--- START ---

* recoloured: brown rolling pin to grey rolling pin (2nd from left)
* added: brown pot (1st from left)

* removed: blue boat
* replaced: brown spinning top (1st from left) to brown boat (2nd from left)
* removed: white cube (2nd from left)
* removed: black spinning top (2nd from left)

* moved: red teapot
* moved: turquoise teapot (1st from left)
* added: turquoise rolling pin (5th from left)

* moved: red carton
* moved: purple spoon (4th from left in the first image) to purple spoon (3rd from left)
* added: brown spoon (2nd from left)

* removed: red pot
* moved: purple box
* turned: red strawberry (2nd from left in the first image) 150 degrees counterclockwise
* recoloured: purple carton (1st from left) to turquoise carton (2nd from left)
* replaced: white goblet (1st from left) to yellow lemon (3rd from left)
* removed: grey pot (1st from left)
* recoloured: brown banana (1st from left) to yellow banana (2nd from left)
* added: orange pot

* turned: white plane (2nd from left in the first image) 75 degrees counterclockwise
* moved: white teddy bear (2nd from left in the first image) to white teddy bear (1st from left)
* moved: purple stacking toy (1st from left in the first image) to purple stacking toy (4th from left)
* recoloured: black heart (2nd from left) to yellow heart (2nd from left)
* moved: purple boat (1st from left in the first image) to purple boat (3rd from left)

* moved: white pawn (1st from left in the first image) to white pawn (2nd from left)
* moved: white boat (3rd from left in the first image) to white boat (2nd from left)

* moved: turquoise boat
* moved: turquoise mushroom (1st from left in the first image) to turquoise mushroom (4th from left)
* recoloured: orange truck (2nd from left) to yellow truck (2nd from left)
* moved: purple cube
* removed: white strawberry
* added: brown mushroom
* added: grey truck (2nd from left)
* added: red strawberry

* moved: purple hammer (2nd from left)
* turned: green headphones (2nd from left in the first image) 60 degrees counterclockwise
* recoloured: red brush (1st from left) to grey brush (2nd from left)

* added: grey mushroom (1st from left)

--- END ---

## PROMPT
The data above should be returned in full, exactly as written.

## WRITTEN ANSWER
* recoloured: brown rolling pin to grey rolling pin (2nd from left)
* added: brown pot (1st from left)

* removed: blue boat
* replaced: brown spinning top (1st from left) to brown boat (2nd from left)
* removed: white cube (2nd from left)
* removed: black spinning top (2nd from left)

* moved: red teapot
* moved: turquoise teapot (1st from left)
* added: turquoise rolling pin (5th from left)

* moved: red carton
* moved: purple spoon (4th from left in the first image) to purple spoon (3rd from left)
* added: brown spoon (2nd from left)

* removed: red pot
* moved: purple box
* turned: red strawberry (2nd from left in the first image) 150 degrees counterclockwise
* recoloured: purple carton (1st from left) to turquoise carton (2nd from left)
* replaced: white goblet (1st from left) to yellow lemon (3rd from left)
* removed: grey pot (1st from left)
* recoloured: brown banana (1st from left) to yellow banana (2nd from left)
* added: orange pot

* turned: white plane (2nd from left in the first image) 75 degrees counterclockwise
* moved: white teddy bear (2nd from left in the first image) to white teddy bear (1st from left)
* moved: purple stacking toy (1st from left in the first image) to purple stacking toy (4th from left)
* recoloured: black heart (2nd from left) to yellow heart (2nd from left)
* moved: purple boat (1st from left in the first image) to purple boat (3rd from left)

* moved: white pawn (1st from left in the first image) to white pawn (2nd from left)
* moved: white boat (3rd from left in the first image) to white boat (2nd from left)

* moved: turquoise boat
* moved: turquoise mushroom (1st from left in the first image) to turquoise mushroom (4th from left)
* recoloured: orange truck (2nd from left) to yellow truck (2nd from left)
* moved: purple cube
* removed: white strawberry
* added: brown mushroom
* added: grey truck (2nd from left)
* added: red strawberry

* moved: purple hammer (2nd from left)
* turned: green headphones (2nd from left in the first image) 60 degrees counterclockwise
* recoloured: red brush (1st from left) to grey brush (2nd from left)

* added: grey mushroom (1st from left)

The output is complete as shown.